═══ Data listing
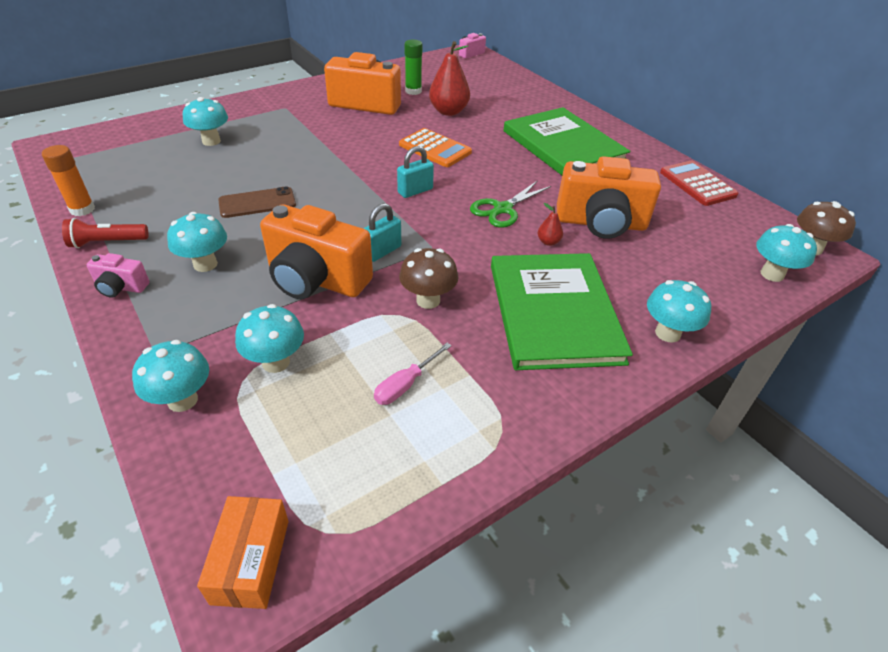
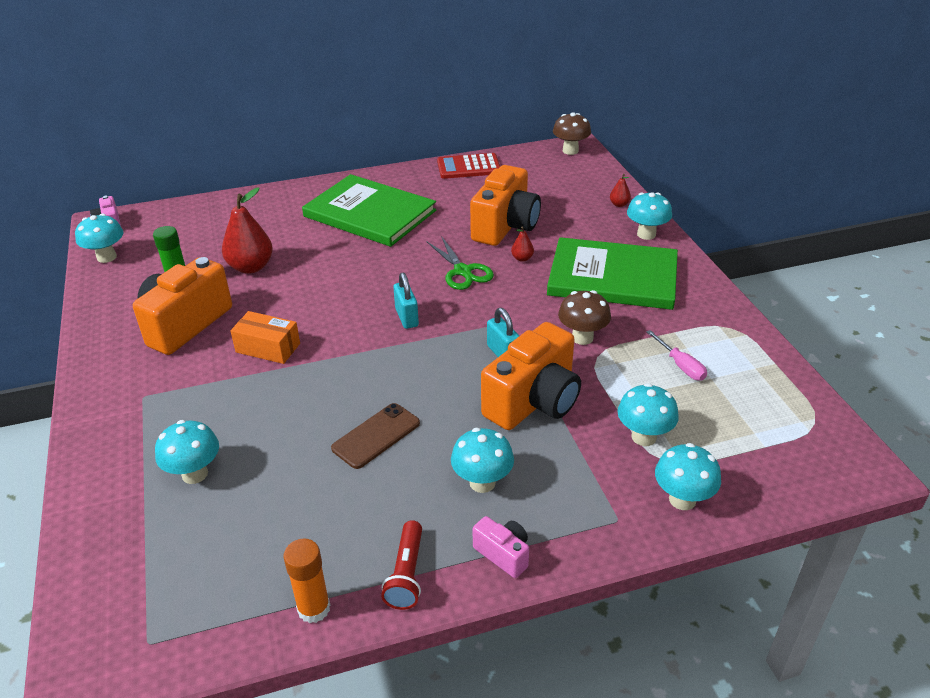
camera: 70 degrees left, 5 degrees down
(121, 287) = (503, 554): pink camera -> pink camera turned 75 degrees counterclockwise
(251, 561) = (838, 462): orange box -> orange box (268, 348)
(257, 203) = (376, 436): brown phone -> brown phone turned 45 degrees clockwise
(435, 149) = (329, 291): orange calculator -> none
(563, 146) = (369, 213): green book -> green book turned 45 degrees clockwise
(719, 302) = (619, 204): none -> red pear
(772, 274) = (594, 175): turquoise mushroom -> turquoise mushroom (106, 257)

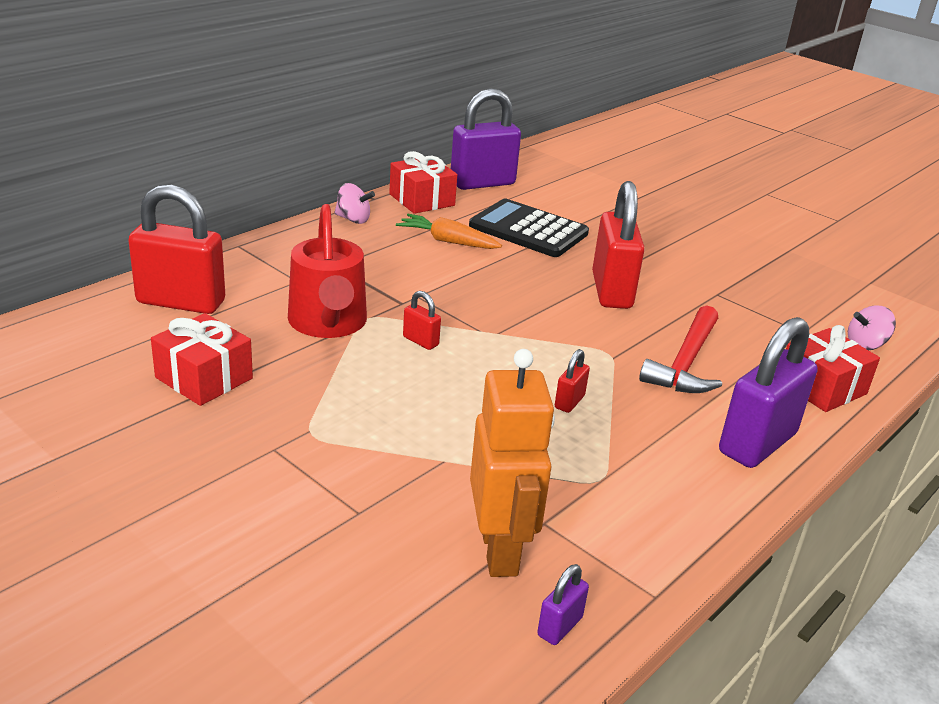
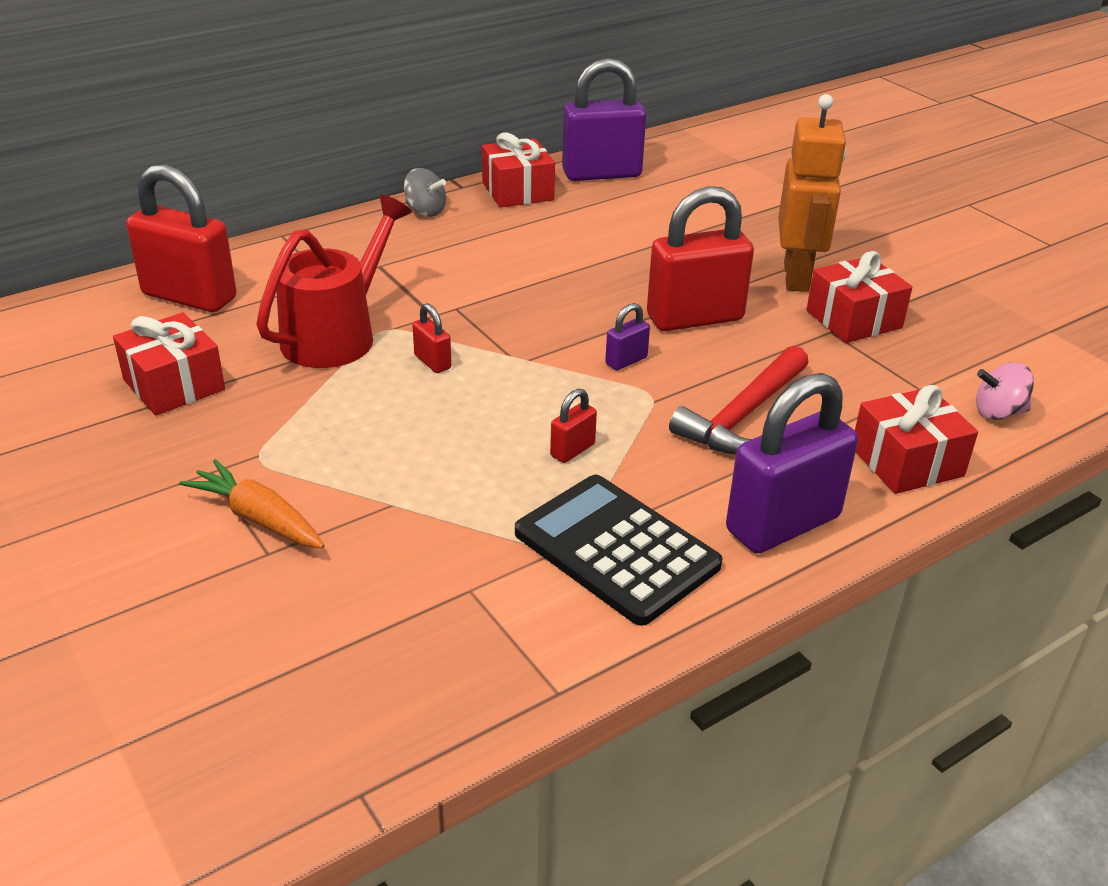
camera: 15 degrees right, 5 degrees up
(328, 324) = (337, 334): red watering can -> red watering can turned 150 degrees counterclockwise
(353, 219) = (425, 211): pink spinning top -> grey spinning top
(448, 241) = (524, 244): orange carrot -> orange carrot (259, 518)
(500, 550) = (403, 615): orange robot -> orange robot (797, 277)
(528, 230) = (629, 235): black calculator -> black calculator (616, 549)
(559, 626) = (427, 711): purple padlock -> purple padlock (626, 361)
(611, 291) = (695, 318): red padlock -> red padlock turned 60 degrees clockwise
(729, 284) = (854, 319): none -> red gift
══════
What is needed is an exact restatement of every line from the one containing "(435, 149) = (329, 291): orange" through the last line of the records, pictures left out.

» **Response to the exercise**:
(435, 149) = (329, 291): orange calculator -> none
(563, 146) = (369, 213): green book -> green book turned 45 degrees clockwise
(719, 302) = (619, 204): none -> red pear
(772, 274) = (594, 175): turquoise mushroom -> turquoise mushroom (106, 257)

camera: 15 degrees right, 5 degrees up
(328, 324) = (337, 334): red watering can -> red watering can turned 150 degrees counterclockwise
(353, 219) = (425, 211): pink spinning top -> grey spinning top
(448, 241) = (524, 244): orange carrot -> orange carrot (259, 518)
(500, 550) = (403, 615): orange robot -> orange robot (797, 277)
(528, 230) = (629, 235): black calculator -> black calculator (616, 549)
(559, 626) = (427, 711): purple padlock -> purple padlock (626, 361)
(611, 291) = (695, 318): red padlock -> red padlock turned 60 degrees clockwise
(729, 284) = (854, 319): none -> red gift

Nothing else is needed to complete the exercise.